— start —
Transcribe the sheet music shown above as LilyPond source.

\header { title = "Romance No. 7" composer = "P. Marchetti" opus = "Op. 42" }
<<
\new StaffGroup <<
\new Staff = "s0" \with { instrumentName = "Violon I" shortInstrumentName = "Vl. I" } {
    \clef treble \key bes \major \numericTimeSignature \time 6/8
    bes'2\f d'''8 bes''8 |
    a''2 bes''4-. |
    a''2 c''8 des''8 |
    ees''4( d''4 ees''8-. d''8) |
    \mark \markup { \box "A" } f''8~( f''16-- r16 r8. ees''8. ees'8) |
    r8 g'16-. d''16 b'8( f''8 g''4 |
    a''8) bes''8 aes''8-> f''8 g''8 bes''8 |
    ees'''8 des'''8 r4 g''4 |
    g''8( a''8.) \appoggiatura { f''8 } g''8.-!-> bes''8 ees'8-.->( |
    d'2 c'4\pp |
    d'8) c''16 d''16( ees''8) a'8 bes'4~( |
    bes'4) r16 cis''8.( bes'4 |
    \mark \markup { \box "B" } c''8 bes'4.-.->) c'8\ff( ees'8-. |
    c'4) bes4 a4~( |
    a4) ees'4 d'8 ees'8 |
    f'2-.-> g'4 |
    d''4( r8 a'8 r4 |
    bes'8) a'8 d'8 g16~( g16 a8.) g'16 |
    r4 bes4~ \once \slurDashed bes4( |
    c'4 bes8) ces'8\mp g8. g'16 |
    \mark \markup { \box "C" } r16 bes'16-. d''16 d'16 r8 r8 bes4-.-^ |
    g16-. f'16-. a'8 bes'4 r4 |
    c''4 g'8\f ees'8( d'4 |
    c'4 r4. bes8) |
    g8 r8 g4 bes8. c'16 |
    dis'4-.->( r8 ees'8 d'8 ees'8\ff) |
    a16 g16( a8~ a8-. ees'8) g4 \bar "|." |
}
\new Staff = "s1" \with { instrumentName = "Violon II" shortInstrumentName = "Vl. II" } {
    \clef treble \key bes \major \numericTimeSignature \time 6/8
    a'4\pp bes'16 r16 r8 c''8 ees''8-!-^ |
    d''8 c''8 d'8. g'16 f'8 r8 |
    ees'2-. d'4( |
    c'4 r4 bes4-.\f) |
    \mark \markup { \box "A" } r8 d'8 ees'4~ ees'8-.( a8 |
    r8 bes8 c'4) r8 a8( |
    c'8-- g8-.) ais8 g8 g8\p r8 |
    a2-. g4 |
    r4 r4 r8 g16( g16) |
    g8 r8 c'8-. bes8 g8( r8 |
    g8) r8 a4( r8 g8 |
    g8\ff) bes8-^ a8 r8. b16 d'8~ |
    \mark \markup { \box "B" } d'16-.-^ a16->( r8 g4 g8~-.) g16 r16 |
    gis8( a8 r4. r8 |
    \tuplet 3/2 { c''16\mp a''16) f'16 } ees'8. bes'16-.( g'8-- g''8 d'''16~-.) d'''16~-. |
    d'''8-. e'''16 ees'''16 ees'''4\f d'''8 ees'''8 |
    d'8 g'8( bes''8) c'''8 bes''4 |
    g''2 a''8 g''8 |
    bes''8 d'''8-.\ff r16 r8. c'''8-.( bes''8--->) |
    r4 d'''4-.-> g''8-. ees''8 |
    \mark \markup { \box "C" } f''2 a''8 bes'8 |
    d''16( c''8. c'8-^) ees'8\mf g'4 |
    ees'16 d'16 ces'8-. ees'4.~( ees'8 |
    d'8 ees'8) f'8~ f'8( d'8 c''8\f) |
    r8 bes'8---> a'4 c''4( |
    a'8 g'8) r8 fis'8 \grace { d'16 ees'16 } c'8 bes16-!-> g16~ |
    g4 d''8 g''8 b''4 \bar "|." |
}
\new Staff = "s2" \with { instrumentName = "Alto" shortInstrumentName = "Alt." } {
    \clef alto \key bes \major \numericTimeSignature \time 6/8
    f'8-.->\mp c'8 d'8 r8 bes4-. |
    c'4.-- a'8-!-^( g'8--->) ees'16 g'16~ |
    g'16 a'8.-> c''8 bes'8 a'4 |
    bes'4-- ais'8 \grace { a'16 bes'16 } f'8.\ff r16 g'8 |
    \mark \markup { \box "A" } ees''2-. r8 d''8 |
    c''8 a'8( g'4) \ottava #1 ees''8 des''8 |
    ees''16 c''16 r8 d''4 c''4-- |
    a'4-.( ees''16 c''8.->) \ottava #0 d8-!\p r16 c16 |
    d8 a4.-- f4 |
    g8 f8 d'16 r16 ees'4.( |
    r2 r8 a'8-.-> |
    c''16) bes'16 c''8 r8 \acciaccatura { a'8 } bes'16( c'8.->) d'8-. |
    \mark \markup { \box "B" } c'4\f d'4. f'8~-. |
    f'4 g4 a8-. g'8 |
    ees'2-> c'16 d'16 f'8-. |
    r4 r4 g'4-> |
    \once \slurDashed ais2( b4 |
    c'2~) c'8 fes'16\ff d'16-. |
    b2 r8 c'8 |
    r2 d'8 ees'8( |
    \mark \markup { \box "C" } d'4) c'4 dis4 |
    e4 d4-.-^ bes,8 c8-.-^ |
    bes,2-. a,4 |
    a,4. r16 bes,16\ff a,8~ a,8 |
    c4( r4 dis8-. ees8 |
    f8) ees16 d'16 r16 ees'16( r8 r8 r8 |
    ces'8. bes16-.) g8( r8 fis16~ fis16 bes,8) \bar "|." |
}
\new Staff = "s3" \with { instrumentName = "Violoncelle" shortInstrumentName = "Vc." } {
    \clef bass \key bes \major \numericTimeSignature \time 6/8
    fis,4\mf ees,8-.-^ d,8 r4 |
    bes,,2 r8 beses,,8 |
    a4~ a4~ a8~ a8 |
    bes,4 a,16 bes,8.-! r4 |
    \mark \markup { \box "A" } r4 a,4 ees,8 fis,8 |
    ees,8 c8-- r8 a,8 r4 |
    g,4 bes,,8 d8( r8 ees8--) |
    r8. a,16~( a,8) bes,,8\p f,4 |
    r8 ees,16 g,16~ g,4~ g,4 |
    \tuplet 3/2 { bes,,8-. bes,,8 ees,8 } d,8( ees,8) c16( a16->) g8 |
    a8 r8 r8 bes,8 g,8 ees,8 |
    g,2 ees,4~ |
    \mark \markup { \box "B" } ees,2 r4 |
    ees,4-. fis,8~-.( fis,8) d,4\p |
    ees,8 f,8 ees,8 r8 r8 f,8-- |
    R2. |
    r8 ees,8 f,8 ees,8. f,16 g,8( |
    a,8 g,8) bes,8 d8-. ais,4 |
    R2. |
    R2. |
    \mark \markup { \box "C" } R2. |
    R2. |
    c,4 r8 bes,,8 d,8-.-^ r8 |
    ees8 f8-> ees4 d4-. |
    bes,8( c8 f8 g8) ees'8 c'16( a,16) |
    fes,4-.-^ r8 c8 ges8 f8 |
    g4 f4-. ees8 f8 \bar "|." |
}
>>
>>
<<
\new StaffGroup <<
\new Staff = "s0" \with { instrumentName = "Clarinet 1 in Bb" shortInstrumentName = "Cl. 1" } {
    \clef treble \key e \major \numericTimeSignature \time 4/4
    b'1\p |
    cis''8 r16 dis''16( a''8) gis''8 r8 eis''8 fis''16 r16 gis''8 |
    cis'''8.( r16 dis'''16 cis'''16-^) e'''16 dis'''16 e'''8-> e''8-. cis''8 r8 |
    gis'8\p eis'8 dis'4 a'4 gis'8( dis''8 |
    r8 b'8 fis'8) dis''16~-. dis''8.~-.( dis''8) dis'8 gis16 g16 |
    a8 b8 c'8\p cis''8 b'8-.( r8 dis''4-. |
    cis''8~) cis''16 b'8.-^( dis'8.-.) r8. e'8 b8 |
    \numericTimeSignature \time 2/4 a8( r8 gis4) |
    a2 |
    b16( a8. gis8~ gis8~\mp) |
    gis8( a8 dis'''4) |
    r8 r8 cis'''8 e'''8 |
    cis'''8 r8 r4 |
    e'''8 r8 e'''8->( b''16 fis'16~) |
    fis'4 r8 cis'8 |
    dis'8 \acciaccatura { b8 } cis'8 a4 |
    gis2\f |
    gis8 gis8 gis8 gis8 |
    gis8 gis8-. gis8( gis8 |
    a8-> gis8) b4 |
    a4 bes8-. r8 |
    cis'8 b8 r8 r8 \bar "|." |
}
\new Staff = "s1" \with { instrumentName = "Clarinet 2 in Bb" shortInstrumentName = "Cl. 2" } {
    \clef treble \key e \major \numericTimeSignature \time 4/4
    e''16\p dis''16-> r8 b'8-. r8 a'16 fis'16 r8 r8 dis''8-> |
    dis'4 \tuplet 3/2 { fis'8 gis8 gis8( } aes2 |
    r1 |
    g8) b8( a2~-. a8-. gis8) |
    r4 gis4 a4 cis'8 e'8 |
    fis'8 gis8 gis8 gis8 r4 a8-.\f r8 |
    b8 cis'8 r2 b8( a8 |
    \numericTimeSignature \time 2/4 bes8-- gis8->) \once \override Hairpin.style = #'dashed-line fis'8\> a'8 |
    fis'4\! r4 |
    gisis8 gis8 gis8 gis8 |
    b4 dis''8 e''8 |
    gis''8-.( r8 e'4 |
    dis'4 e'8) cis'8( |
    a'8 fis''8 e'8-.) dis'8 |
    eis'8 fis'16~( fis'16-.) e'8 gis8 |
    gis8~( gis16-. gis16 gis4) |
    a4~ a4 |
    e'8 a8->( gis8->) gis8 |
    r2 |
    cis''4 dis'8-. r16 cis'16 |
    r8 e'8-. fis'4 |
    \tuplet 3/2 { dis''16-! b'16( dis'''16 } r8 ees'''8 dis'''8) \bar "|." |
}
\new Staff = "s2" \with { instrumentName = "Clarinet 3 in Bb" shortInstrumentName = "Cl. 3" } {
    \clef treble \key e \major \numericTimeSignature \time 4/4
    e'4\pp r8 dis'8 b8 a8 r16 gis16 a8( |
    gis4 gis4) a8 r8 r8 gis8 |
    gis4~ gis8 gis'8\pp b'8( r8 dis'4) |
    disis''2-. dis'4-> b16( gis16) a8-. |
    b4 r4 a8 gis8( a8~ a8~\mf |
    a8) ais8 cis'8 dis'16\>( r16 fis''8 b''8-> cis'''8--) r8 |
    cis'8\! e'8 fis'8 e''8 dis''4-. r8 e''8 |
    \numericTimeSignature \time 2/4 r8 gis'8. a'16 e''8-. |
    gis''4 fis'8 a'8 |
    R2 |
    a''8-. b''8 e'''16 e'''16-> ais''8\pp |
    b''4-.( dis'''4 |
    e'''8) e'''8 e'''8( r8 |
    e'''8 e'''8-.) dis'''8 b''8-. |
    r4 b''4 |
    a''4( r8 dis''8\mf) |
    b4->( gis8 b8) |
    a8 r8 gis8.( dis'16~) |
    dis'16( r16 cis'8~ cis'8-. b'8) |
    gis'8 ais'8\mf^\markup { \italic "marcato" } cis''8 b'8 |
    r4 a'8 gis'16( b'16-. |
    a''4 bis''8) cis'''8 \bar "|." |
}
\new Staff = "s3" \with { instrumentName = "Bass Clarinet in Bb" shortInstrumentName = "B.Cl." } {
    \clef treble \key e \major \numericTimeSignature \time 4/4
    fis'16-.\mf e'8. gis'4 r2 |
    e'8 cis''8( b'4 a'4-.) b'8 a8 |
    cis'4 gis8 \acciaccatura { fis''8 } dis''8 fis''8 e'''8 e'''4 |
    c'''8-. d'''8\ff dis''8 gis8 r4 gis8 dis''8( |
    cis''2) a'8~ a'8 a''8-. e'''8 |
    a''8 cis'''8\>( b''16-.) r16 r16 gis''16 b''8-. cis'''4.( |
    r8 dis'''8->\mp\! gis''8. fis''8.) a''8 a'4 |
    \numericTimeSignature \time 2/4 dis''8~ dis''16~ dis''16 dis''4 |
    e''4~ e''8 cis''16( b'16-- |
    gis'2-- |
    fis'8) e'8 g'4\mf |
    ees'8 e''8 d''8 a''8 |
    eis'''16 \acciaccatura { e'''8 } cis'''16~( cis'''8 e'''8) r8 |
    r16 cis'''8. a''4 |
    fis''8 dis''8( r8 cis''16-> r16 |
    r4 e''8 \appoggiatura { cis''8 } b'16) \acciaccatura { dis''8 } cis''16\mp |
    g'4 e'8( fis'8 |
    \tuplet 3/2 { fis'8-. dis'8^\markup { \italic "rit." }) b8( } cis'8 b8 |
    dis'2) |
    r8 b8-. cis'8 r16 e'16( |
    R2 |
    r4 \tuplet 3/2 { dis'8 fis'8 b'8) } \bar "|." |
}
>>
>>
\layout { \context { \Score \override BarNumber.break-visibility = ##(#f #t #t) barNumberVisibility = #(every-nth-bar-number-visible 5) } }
— end —
▶ [Exercise instructions]: Report every line of the data that contains the string "tuplet", copying each line in full. Case counts.

▶ [Output of the task]:
    \tuplet 3/2 { c''16\mp a''16) f'16 } ees'8. bes'16-.( g'8-- g''8 d'''16~-.) d'''16~-. |
    \tuplet 3/2 { bes,,8-. bes,,8 ees,8 } d,8( ees,8) c16( a16->) g8 |
    dis'4 \tuplet 3/2 { fis'8 gis8 gis8( } aes2 |
    \tuplet 3/2 { dis''16-! b'16( dis'''16 } r8 ees'''8 dis'''8) \bar "|." |
    \tuplet 3/2 { fis'8-. dis'8^\markup { \italic "rit." }) b8( } cis'8 b8 |
    r4 \tuplet 3/2 { dis'8 fis'8 b'8) } \bar "|." |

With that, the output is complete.